• WHAT YOU WILL DO
Reproduce every record below word for word, in the same order.

(Records from a collection)
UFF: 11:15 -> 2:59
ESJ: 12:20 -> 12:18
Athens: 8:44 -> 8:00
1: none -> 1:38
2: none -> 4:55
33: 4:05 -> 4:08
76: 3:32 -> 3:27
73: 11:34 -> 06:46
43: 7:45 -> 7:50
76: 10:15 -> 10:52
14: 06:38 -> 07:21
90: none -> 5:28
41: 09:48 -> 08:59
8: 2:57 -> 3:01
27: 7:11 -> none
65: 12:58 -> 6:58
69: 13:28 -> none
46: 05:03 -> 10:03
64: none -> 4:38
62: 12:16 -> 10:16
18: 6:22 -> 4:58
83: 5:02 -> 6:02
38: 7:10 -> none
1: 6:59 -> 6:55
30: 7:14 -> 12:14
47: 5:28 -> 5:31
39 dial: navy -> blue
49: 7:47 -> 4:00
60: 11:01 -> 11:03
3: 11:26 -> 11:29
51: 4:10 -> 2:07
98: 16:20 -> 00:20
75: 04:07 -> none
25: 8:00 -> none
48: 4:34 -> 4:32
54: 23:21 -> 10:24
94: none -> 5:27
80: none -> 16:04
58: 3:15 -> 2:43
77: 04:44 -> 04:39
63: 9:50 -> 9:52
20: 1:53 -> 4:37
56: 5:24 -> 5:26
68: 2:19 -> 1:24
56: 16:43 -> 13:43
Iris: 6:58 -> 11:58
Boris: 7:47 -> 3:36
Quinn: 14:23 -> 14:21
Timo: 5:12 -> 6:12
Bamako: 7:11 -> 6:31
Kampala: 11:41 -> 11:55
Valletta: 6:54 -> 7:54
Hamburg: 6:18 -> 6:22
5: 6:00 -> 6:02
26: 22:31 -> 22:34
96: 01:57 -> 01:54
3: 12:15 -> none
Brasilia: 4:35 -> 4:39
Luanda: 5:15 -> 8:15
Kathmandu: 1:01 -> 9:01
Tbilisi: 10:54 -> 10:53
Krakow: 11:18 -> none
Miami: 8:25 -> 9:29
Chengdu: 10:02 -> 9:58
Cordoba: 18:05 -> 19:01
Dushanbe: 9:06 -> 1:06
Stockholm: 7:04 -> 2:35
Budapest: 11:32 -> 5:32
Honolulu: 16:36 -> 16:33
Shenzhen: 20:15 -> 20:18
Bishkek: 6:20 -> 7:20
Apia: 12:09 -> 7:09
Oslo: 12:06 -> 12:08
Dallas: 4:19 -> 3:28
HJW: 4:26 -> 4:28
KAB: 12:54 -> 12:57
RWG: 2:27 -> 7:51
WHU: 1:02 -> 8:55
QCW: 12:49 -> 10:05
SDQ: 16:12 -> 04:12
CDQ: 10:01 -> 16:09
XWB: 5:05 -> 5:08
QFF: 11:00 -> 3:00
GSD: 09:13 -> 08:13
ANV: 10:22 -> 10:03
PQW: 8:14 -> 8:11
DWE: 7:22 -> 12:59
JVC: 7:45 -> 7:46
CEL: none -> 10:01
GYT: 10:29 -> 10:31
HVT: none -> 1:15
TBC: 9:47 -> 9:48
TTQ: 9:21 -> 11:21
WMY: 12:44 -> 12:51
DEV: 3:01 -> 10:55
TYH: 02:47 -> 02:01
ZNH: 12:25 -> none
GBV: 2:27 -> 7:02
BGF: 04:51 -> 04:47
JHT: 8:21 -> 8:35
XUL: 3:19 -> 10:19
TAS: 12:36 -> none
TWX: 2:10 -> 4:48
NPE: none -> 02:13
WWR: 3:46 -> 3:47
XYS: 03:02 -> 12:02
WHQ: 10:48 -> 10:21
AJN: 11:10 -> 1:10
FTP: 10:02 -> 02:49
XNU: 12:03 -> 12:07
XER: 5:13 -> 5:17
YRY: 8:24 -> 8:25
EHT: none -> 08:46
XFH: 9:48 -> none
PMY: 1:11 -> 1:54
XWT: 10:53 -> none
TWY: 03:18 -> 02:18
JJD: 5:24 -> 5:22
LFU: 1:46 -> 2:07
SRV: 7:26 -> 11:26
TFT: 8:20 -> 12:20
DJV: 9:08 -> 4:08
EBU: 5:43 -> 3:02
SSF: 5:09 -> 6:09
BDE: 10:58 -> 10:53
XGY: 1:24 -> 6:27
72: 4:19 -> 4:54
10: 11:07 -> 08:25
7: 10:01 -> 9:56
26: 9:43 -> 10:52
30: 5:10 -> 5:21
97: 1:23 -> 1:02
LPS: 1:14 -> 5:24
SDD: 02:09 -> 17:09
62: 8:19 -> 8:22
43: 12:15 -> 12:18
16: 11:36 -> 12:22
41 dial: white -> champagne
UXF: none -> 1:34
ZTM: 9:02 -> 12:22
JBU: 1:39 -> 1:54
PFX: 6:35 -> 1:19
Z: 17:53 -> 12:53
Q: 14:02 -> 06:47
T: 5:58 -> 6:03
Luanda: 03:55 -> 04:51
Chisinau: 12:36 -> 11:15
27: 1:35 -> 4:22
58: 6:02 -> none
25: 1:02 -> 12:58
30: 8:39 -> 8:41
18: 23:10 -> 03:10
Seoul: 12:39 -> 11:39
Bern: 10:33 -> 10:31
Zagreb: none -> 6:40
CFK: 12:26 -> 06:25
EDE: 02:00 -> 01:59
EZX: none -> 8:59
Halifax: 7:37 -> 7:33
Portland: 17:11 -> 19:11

• RESULT
UFF: 11:15 -> 2:59
ESJ: 12:20 -> 12:18
Athens: 8:44 -> 8:00
1: none -> 1:38
2: none -> 4:55
33: 4:05 -> 4:08
76: 3:32 -> 3:27
73: 11:34 -> 06:46
43: 7:45 -> 7:50
76: 10:15 -> 10:52
14: 06:38 -> 07:21
90: none -> 5:28
41: 09:48 -> 08:59
8: 2:57 -> 3:01
27: 7:11 -> none
65: 12:58 -> 6:58
69: 13:28 -> none
46: 05:03 -> 10:03
64: none -> 4:38
62: 12:16 -> 10:16
18: 6:22 -> 4:58
83: 5:02 -> 6:02
38: 7:10 -> none
1: 6:59 -> 6:55
30: 7:14 -> 12:14
47: 5:28 -> 5:31
39 dial: navy -> blue
49: 7:47 -> 4:00
60: 11:01 -> 11:03
3: 11:26 -> 11:29
51: 4:10 -> 2:07
98: 16:20 -> 00:20
75: 04:07 -> none
25: 8:00 -> none
48: 4:34 -> 4:32
54: 23:21 -> 10:24
94: none -> 5:27
80: none -> 16:04
58: 3:15 -> 2:43
77: 04:44 -> 04:39
63: 9:50 -> 9:52
20: 1:53 -> 4:37
56: 5:24 -> 5:26
68: 2:19 -> 1:24
56: 16:43 -> 13:43
Iris: 6:58 -> 11:58
Boris: 7:47 -> 3:36
Quinn: 14:23 -> 14:21
Timo: 5:12 -> 6:12
Bamako: 7:11 -> 6:31
Kampala: 11:41 -> 11:55
Valletta: 6:54 -> 7:54
Hamburg: 6:18 -> 6:22
5: 6:00 -> 6:02
26: 22:31 -> 22:34
96: 01:57 -> 01:54
3: 12:15 -> none
Brasilia: 4:35 -> 4:39
Luanda: 5:15 -> 8:15
Kathmandu: 1:01 -> 9:01
Tbilisi: 10:54 -> 10:53
Krakow: 11:18 -> none
Miami: 8:25 -> 9:29
Chengdu: 10:02 -> 9:58
Cordoba: 18:05 -> 19:01
Dushanbe: 9:06 -> 1:06
Stockholm: 7:04 -> 2:35
Budapest: 11:32 -> 5:32
Honolulu: 16:36 -> 16:33
Shenzhen: 20:15 -> 20:18
Bishkek: 6:20 -> 7:20
Apia: 12:09 -> 7:09
Oslo: 12:06 -> 12:08
Dallas: 4:19 -> 3:28
HJW: 4:26 -> 4:28
KAB: 12:54 -> 12:57
RWG: 2:27 -> 7:51
WHU: 1:02 -> 8:55
QCW: 12:49 -> 10:05
SDQ: 16:12 -> 04:12
CDQ: 10:01 -> 16:09
XWB: 5:05 -> 5:08
QFF: 11:00 -> 3:00
GSD: 09:13 -> 08:13
ANV: 10:22 -> 10:03
PQW: 8:14 -> 8:11
DWE: 7:22 -> 12:59
JVC: 7:45 -> 7:46
CEL: none -> 10:01
GYT: 10:29 -> 10:31
HVT: none -> 1:15
TBC: 9:47 -> 9:48
TTQ: 9:21 -> 11:21
WMY: 12:44 -> 12:51
DEV: 3:01 -> 10:55
TYH: 02:47 -> 02:01
ZNH: 12:25 -> none
GBV: 2:27 -> 7:02
BGF: 04:51 -> 04:47
JHT: 8:21 -> 8:35
XUL: 3:19 -> 10:19
TAS: 12:36 -> none
TWX: 2:10 -> 4:48
NPE: none -> 02:13
WWR: 3:46 -> 3:47
XYS: 03:02 -> 12:02
WHQ: 10:48 -> 10:21
AJN: 11:10 -> 1:10
FTP: 10:02 -> 02:49
XNU: 12:03 -> 12:07
XER: 5:13 -> 5:17
YRY: 8:24 -> 8:25
EHT: none -> 08:46
XFH: 9:48 -> none
PMY: 1:11 -> 1:54
XWT: 10:53 -> none
TWY: 03:18 -> 02:18
JJD: 5:24 -> 5:22
LFU: 1:46 -> 2:07
SRV: 7:26 -> 11:26
TFT: 8:20 -> 12:20
DJV: 9:08 -> 4:08
EBU: 5:43 -> 3:02
SSF: 5:09 -> 6:09
BDE: 10:58 -> 10:53
XGY: 1:24 -> 6:27
72: 4:19 -> 4:54
10: 11:07 -> 08:25
7: 10:01 -> 9:56
26: 9:43 -> 10:52
30: 5:10 -> 5:21
97: 1:23 -> 1:02
LPS: 1:14 -> 5:24
SDD: 02:09 -> 17:09
62: 8:19 -> 8:22
43: 12:15 -> 12:18
16: 11:36 -> 12:22
41 dial: white -> champagne
UXF: none -> 1:34
ZTM: 9:02 -> 12:22
JBU: 1:39 -> 1:54
PFX: 6:35 -> 1:19
Z: 17:53 -> 12:53
Q: 14:02 -> 06:47
T: 5:58 -> 6:03
Luanda: 03:55 -> 04:51
Chisinau: 12:36 -> 11:15
27: 1:35 -> 4:22
58: 6:02 -> none
25: 1:02 -> 12:58
30: 8:39 -> 8:41
18: 23:10 -> 03:10
Seoul: 12:39 -> 11:39
Bern: 10:33 -> 10:31
Zagreb: none -> 6:40
CFK: 12:26 -> 06:25
EDE: 02:00 -> 01:59
EZX: none -> 8:59
Halifax: 7:37 -> 7:33
Portland: 17:11 -> 19:11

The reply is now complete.